EXERCISE GOAL: Write out the line that contains "white capsule [438,190,489,226]", then every following line to the end of the records below, with no other lines and no changes.

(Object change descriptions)

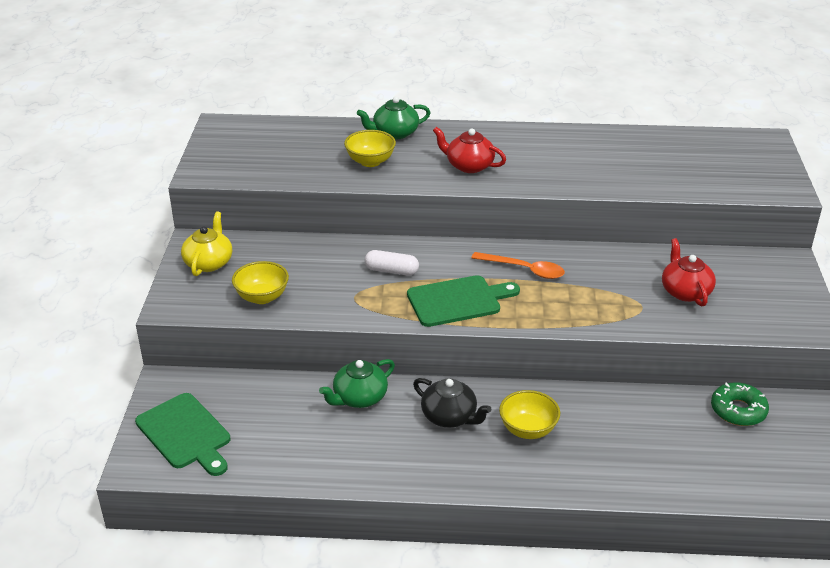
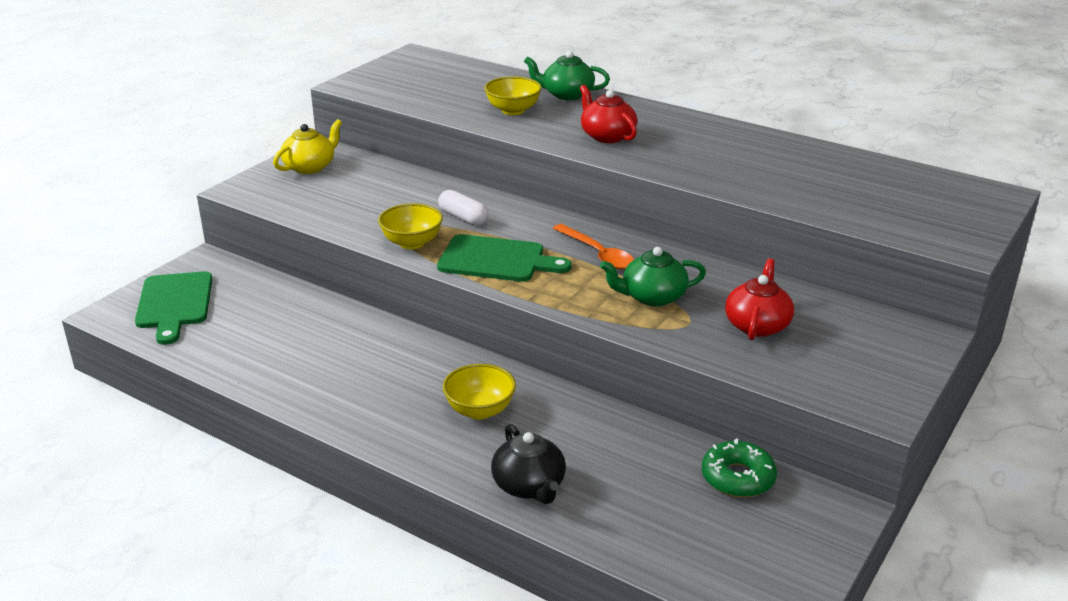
camera: 30 degrees right, 5 degrees down
yellow bowl [232,261,289,304] -> yellow bowl moved to [378,203,443,249]
green teapot [319,359,395,408] -> green teapot moved to [600,247,706,307]
black teapot [413,378,491,428] -> black teapot moved to [491,424,566,504]

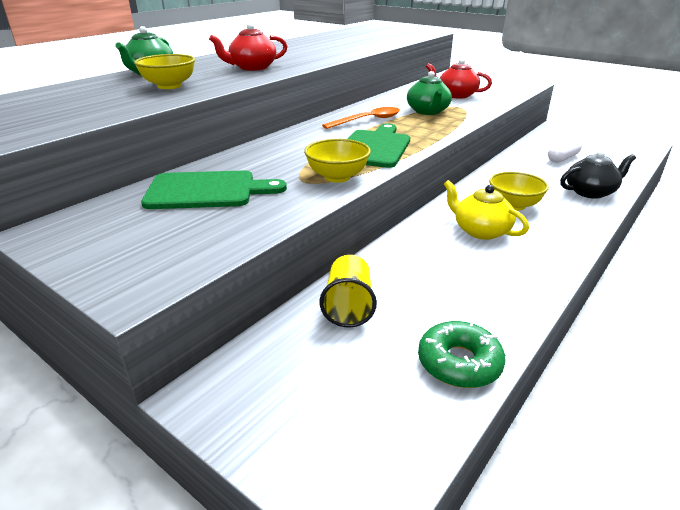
camera: 85 degrees left, 0 degrees up
green cutting board [135,271,212,345] -> green cutting board moved to [141,170,287,209]
yellow teapot [273,119,342,174] -> yellow teapot moved to [444,180,529,240]
white capsule [438,190,489,226] -> white capsule moved to [548,138,582,163]
green donut [702,439,777,498] -> green donut moved to [418,321,506,388]
none -> yellow cup [320,255,377,327]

OUTPUT OF THE EXERCISE:
white capsule [438,190,489,226] -> white capsule moved to [548,138,582,163]
green donut [702,439,777,498] -> green donut moved to [418,321,506,388]
none -> yellow cup [320,255,377,327]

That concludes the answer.